::: Exercise inputs

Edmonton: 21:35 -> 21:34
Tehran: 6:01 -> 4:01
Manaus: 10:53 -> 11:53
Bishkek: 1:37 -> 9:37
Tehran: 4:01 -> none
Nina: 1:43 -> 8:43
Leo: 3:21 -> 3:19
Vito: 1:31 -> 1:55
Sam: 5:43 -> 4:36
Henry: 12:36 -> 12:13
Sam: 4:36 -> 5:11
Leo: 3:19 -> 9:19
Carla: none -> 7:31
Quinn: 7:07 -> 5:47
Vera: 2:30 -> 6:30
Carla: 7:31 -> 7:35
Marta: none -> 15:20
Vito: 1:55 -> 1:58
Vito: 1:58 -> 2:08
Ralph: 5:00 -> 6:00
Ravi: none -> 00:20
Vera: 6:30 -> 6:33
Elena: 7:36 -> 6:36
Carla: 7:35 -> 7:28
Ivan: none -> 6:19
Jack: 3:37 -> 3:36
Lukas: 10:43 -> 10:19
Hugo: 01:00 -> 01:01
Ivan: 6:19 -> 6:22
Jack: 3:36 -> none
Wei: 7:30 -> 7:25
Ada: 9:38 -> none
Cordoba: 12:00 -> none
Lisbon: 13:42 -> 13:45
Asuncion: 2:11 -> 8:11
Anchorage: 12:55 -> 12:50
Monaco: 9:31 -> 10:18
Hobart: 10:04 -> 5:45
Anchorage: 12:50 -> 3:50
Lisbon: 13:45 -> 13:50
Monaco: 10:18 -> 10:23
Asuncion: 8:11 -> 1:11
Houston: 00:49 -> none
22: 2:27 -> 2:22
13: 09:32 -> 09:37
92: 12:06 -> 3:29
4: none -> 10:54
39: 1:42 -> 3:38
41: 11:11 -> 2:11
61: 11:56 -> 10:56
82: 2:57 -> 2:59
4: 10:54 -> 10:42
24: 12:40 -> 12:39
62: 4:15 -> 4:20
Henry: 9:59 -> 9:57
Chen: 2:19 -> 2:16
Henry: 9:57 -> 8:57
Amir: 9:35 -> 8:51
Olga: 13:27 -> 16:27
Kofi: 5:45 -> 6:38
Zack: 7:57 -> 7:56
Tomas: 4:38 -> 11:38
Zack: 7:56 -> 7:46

::::::

◆ Instructions for the task ◆
Reproduce every line of the records above without any changes.

◆ Correct answer ◆
Edmonton: 21:35 -> 21:34
Tehran: 6:01 -> 4:01
Manaus: 10:53 -> 11:53
Bishkek: 1:37 -> 9:37
Tehran: 4:01 -> none
Nina: 1:43 -> 8:43
Leo: 3:21 -> 3:19
Vito: 1:31 -> 1:55
Sam: 5:43 -> 4:36
Henry: 12:36 -> 12:13
Sam: 4:36 -> 5:11
Leo: 3:19 -> 9:19
Carla: none -> 7:31
Quinn: 7:07 -> 5:47
Vera: 2:30 -> 6:30
Carla: 7:31 -> 7:35
Marta: none -> 15:20
Vito: 1:55 -> 1:58
Vito: 1:58 -> 2:08
Ralph: 5:00 -> 6:00
Ravi: none -> 00:20
Vera: 6:30 -> 6:33
Elena: 7:36 -> 6:36
Carla: 7:35 -> 7:28
Ivan: none -> 6:19
Jack: 3:37 -> 3:36
Lukas: 10:43 -> 10:19
Hugo: 01:00 -> 01:01
Ivan: 6:19 -> 6:22
Jack: 3:36 -> none
Wei: 7:30 -> 7:25
Ada: 9:38 -> none
Cordoba: 12:00 -> none
Lisbon: 13:42 -> 13:45
Asuncion: 2:11 -> 8:11
Anchorage: 12:55 -> 12:50
Monaco: 9:31 -> 10:18
Hobart: 10:04 -> 5:45
Anchorage: 12:50 -> 3:50
Lisbon: 13:45 -> 13:50
Monaco: 10:18 -> 10:23
Asuncion: 8:11 -> 1:11
Houston: 00:49 -> none
22: 2:27 -> 2:22
13: 09:32 -> 09:37
92: 12:06 -> 3:29
4: none -> 10:54
39: 1:42 -> 3:38
41: 11:11 -> 2:11
61: 11:56 -> 10:56
82: 2:57 -> 2:59
4: 10:54 -> 10:42
24: 12:40 -> 12:39
62: 4:15 -> 4:20
Henry: 9:59 -> 9:57
Chen: 2:19 -> 2:16
Henry: 9:57 -> 8:57
Amir: 9:35 -> 8:51
Olga: 13:27 -> 16:27
Kofi: 5:45 -> 6:38
Zack: 7:57 -> 7:56
Tomas: 4:38 -> 11:38
Zack: 7:56 -> 7:46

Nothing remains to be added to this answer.